Start of Materials provided
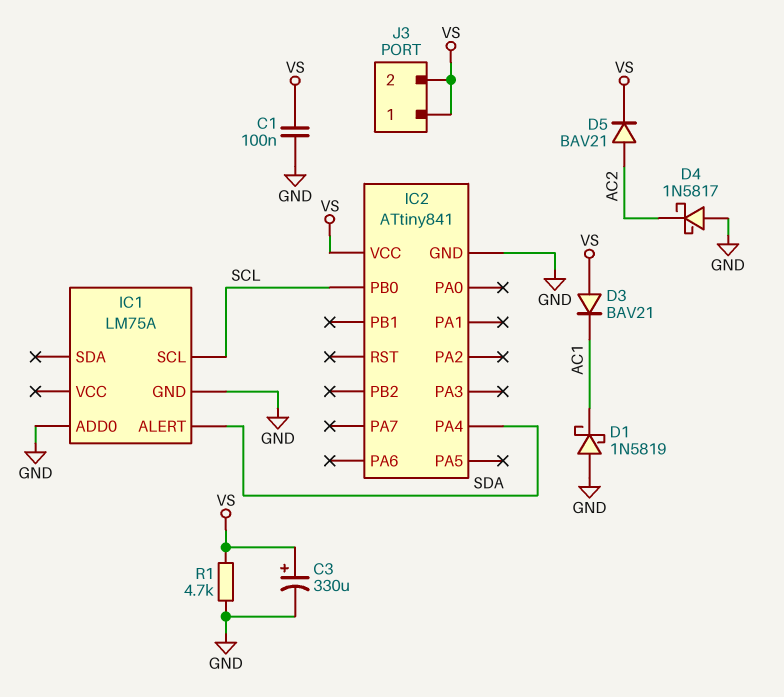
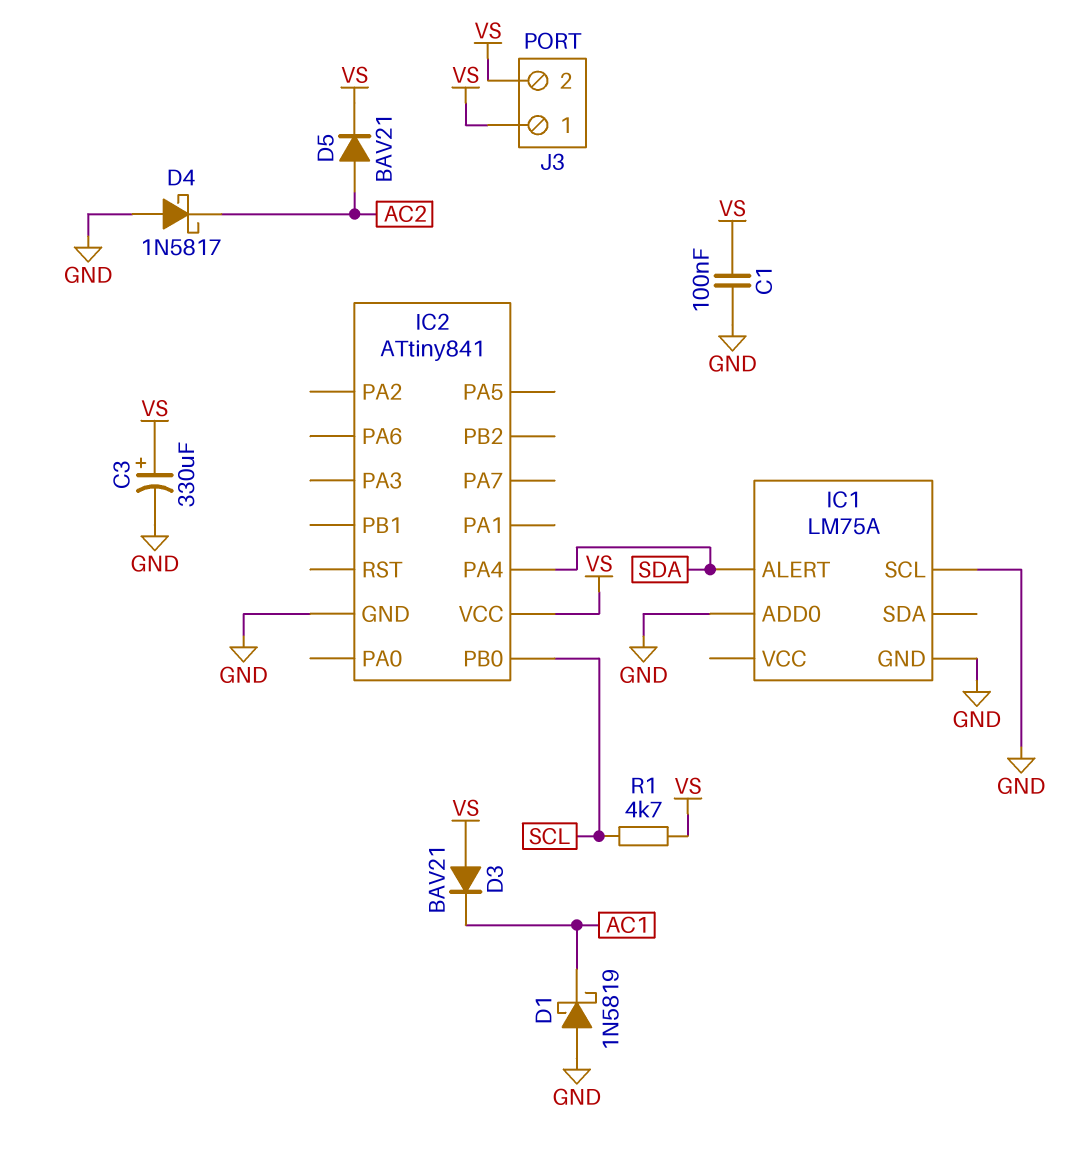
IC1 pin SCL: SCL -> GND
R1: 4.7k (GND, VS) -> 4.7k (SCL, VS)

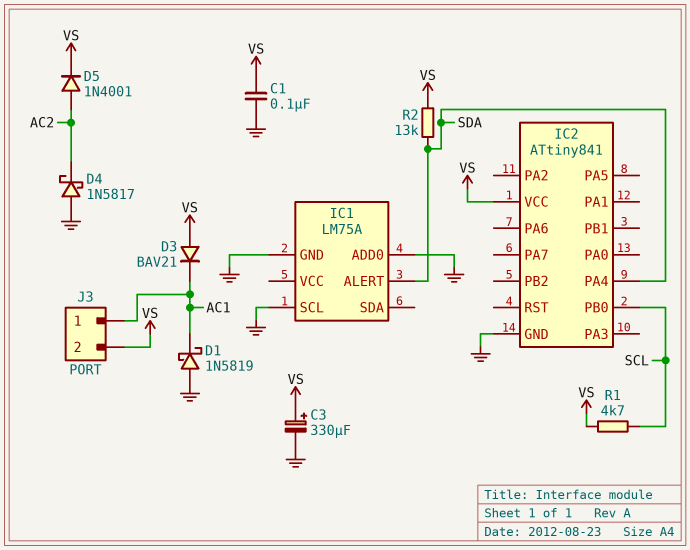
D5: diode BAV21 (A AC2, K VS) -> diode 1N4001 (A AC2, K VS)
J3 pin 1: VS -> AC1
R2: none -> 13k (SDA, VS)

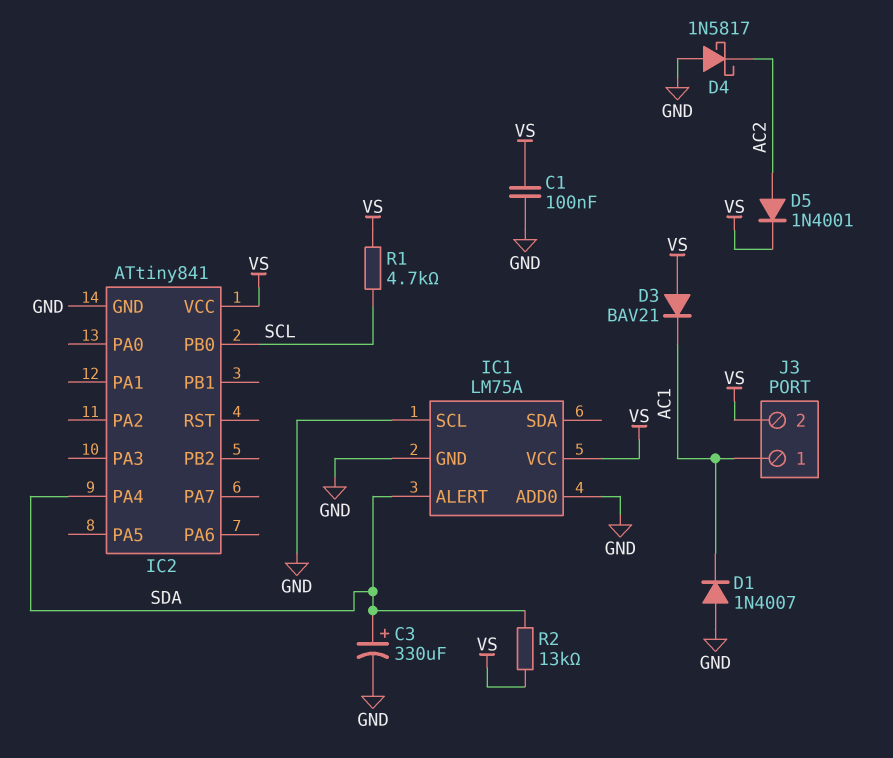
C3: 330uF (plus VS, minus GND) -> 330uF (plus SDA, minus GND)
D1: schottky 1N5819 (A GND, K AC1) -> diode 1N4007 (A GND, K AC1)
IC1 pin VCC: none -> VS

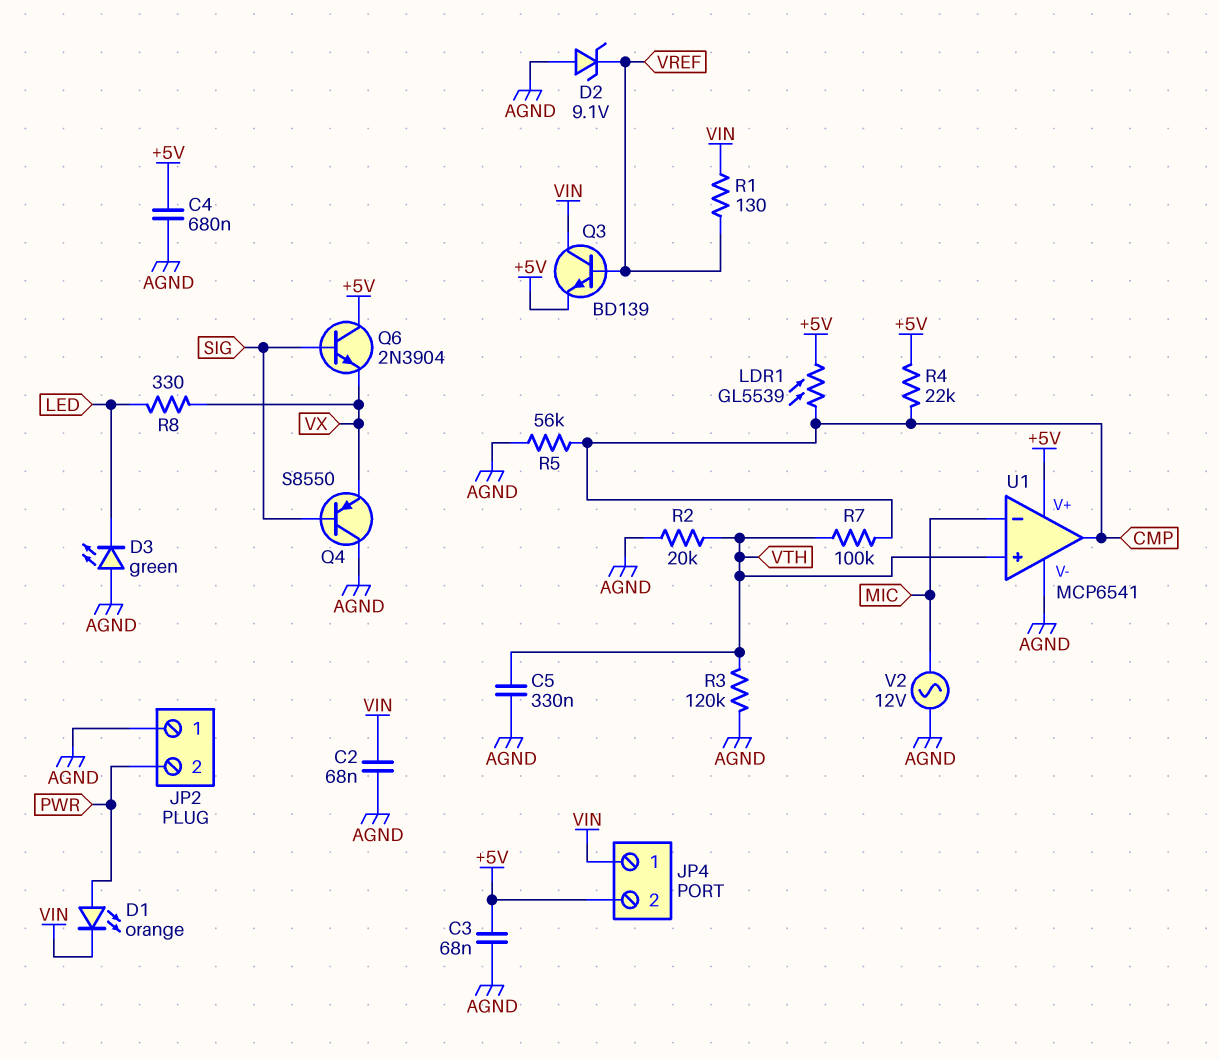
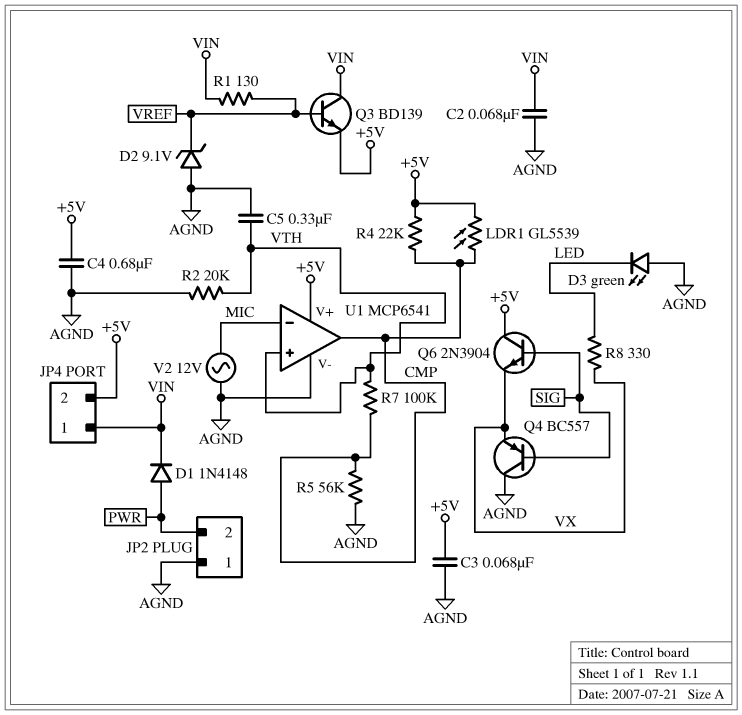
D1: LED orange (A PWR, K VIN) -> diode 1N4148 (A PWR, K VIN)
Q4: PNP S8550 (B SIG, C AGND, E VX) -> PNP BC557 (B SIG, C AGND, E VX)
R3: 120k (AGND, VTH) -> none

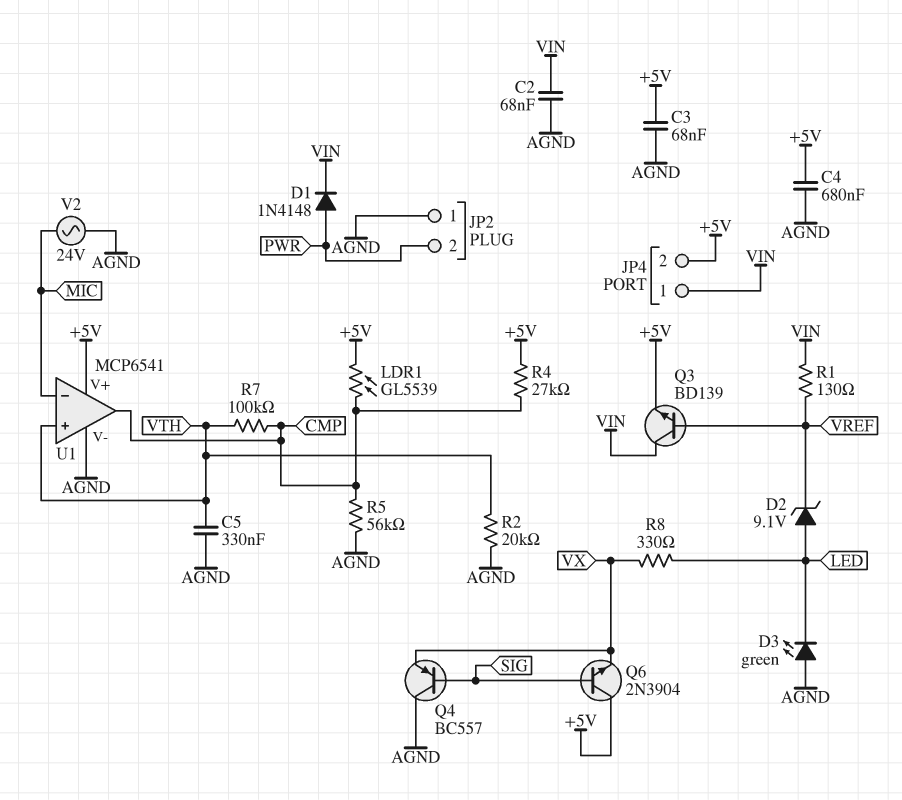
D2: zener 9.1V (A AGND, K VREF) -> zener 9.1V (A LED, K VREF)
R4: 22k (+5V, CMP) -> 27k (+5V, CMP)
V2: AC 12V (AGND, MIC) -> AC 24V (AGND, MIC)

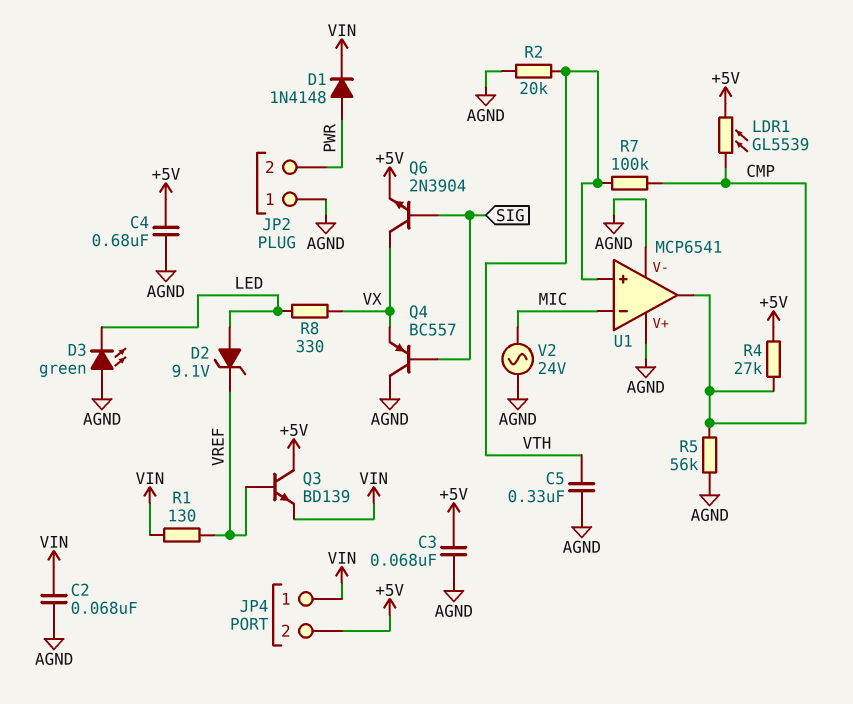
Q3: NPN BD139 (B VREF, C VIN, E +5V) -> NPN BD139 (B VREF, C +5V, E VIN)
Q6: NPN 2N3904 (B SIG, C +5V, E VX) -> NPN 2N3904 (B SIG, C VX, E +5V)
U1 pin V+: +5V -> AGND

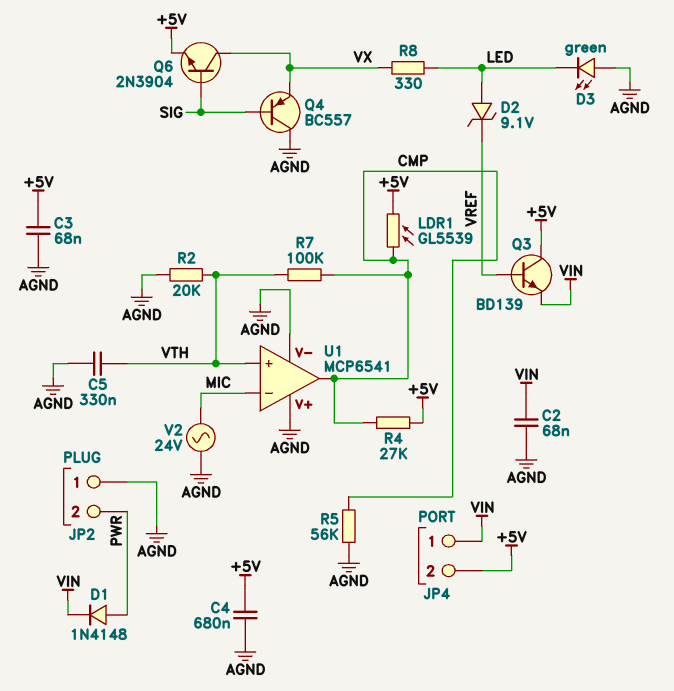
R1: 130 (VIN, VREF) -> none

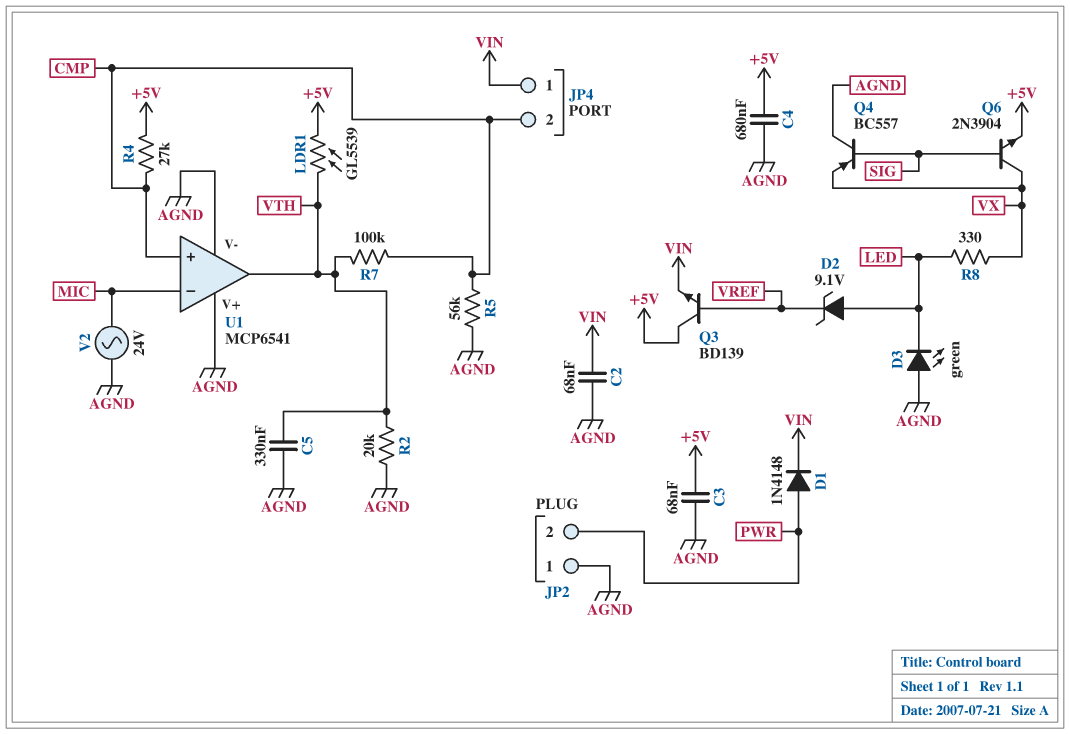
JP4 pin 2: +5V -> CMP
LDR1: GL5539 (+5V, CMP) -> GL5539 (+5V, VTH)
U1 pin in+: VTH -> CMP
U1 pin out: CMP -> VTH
End of Materials provided
Problem to solve —
Skip the images and set down the rest of the data unchanged.

Task solution —
IC1 pin SCL: SCL -> GND
R1: 4.7k (GND, VS) -> 4.7k (SCL, VS)

D5: diode BAV21 (A AC2, K VS) -> diode 1N4001 (A AC2, K VS)
J3 pin 1: VS -> AC1
R2: none -> 13k (SDA, VS)

C3: 330uF (plus VS, minus GND) -> 330uF (plus SDA, minus GND)
D1: schottky 1N5819 (A GND, K AC1) -> diode 1N4007 (A GND, K AC1)
IC1 pin VCC: none -> VS

D1: LED orange (A PWR, K VIN) -> diode 1N4148 (A PWR, K VIN)
Q4: PNP S8550 (B SIG, C AGND, E VX) -> PNP BC557 (B SIG, C AGND, E VX)
R3: 120k (AGND, VTH) -> none

D2: zener 9.1V (A AGND, K VREF) -> zener 9.1V (A LED, K VREF)
R4: 22k (+5V, CMP) -> 27k (+5V, CMP)
V2: AC 12V (AGND, MIC) -> AC 24V (AGND, MIC)

Q3: NPN BD139 (B VREF, C VIN, E +5V) -> NPN BD139 (B VREF, C +5V, E VIN)
Q6: NPN 2N3904 (B SIG, C +5V, E VX) -> NPN 2N3904 (B SIG, C VX, E +5V)
U1 pin V+: +5V -> AGND

R1: 130 (VIN, VREF) -> none

JP4 pin 2: +5V -> CMP
LDR1: GL5539 (+5V, CMP) -> GL5539 (+5V, VTH)
U1 pin in+: VTH -> CMP
U1 pin out: CMP -> VTH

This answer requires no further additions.